# [Task prompt]
Return only those lines of the listing that hold the word "button".

#####

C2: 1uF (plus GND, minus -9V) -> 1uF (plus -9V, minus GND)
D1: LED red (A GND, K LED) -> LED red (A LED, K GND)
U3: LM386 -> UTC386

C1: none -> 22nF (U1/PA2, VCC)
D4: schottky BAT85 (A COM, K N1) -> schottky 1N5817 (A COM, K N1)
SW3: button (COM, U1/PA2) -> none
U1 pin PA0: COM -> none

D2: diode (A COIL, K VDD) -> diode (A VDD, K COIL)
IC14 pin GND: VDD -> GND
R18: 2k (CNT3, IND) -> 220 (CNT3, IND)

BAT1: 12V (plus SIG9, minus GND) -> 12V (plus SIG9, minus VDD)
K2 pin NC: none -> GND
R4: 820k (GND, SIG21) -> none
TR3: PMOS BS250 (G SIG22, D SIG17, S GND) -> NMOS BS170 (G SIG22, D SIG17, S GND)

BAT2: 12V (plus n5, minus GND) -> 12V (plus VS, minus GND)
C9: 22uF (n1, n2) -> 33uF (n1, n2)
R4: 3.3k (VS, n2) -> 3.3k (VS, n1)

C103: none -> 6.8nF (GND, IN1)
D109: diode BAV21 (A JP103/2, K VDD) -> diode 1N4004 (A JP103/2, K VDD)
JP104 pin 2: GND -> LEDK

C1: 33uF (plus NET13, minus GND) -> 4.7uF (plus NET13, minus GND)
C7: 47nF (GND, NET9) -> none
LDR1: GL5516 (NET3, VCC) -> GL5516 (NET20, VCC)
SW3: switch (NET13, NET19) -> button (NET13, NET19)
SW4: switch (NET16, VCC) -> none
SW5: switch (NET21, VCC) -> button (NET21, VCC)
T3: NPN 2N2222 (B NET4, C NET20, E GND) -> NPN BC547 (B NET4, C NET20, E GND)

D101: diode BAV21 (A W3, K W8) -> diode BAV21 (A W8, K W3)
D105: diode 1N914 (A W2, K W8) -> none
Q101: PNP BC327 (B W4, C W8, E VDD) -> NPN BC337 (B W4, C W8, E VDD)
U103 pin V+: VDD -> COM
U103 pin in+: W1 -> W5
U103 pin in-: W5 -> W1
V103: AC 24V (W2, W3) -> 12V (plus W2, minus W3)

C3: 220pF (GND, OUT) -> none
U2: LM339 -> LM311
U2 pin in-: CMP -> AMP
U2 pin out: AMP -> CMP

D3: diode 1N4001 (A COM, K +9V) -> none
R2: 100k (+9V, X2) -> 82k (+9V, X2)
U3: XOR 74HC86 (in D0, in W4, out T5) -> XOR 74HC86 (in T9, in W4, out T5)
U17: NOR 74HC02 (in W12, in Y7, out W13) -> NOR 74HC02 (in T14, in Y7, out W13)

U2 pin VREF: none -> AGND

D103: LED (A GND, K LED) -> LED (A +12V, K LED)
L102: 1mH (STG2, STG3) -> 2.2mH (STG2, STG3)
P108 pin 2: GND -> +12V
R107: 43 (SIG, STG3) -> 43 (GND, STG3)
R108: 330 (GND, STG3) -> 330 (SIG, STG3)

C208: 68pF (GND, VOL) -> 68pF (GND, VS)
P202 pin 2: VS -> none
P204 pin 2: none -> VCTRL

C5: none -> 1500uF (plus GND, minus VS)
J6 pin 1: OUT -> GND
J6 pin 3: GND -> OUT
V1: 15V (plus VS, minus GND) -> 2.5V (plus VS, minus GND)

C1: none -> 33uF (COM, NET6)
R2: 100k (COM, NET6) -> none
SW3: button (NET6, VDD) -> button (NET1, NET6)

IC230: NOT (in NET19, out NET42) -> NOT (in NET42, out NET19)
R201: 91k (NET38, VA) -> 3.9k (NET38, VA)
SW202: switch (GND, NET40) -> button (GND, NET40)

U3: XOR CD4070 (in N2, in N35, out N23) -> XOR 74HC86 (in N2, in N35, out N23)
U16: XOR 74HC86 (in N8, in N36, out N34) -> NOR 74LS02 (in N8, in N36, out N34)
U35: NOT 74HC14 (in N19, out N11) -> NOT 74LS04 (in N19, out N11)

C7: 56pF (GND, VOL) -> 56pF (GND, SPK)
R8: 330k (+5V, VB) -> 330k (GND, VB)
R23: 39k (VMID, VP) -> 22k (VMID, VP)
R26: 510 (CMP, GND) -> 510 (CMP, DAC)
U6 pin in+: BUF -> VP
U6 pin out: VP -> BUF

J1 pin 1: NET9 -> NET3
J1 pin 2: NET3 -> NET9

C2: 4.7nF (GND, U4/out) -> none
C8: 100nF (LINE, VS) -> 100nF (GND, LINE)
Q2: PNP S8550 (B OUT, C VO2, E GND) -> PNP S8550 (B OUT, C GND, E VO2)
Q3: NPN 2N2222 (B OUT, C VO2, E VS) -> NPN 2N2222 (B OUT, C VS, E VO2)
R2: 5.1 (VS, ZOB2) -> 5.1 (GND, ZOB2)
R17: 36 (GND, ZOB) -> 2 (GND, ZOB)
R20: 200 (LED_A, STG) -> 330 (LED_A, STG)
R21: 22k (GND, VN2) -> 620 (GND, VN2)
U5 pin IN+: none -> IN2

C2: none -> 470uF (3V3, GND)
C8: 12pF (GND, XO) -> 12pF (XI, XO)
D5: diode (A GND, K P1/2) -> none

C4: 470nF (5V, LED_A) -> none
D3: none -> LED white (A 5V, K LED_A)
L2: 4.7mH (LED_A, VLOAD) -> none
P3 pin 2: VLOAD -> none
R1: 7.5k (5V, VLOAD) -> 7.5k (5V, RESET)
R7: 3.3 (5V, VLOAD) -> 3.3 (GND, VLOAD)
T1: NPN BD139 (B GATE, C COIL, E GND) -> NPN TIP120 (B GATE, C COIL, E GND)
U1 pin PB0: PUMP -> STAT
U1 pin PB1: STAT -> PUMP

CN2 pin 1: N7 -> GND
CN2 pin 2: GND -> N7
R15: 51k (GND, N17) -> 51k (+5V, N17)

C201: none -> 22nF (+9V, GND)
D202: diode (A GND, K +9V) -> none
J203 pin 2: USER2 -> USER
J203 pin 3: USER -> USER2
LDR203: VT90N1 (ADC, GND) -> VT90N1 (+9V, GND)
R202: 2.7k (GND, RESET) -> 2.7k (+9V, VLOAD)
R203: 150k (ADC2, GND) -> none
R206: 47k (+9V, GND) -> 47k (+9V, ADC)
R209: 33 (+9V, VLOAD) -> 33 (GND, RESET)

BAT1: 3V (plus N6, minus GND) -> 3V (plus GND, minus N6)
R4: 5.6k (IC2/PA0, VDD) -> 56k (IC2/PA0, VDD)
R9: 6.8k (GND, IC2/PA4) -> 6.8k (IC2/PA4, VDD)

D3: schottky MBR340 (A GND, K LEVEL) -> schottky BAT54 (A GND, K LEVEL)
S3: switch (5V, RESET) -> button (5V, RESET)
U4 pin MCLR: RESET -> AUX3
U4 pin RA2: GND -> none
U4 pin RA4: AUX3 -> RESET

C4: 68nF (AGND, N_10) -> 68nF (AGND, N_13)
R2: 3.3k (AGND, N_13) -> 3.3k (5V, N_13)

#####

# [Reply to the task]
SW3: button (COM, U1/PA2) -> none
SW3: switch (NET13, NET19) -> button (NET13, NET19)
SW5: switch (NET21, VCC) -> button (NET21, VCC)
SW3: button (NET6, VDD) -> button (NET1, NET6)
SW202: switch (GND, NET40) -> button (GND, NET40)
S3: switch (5V, RESET) -> button (5V, RESET)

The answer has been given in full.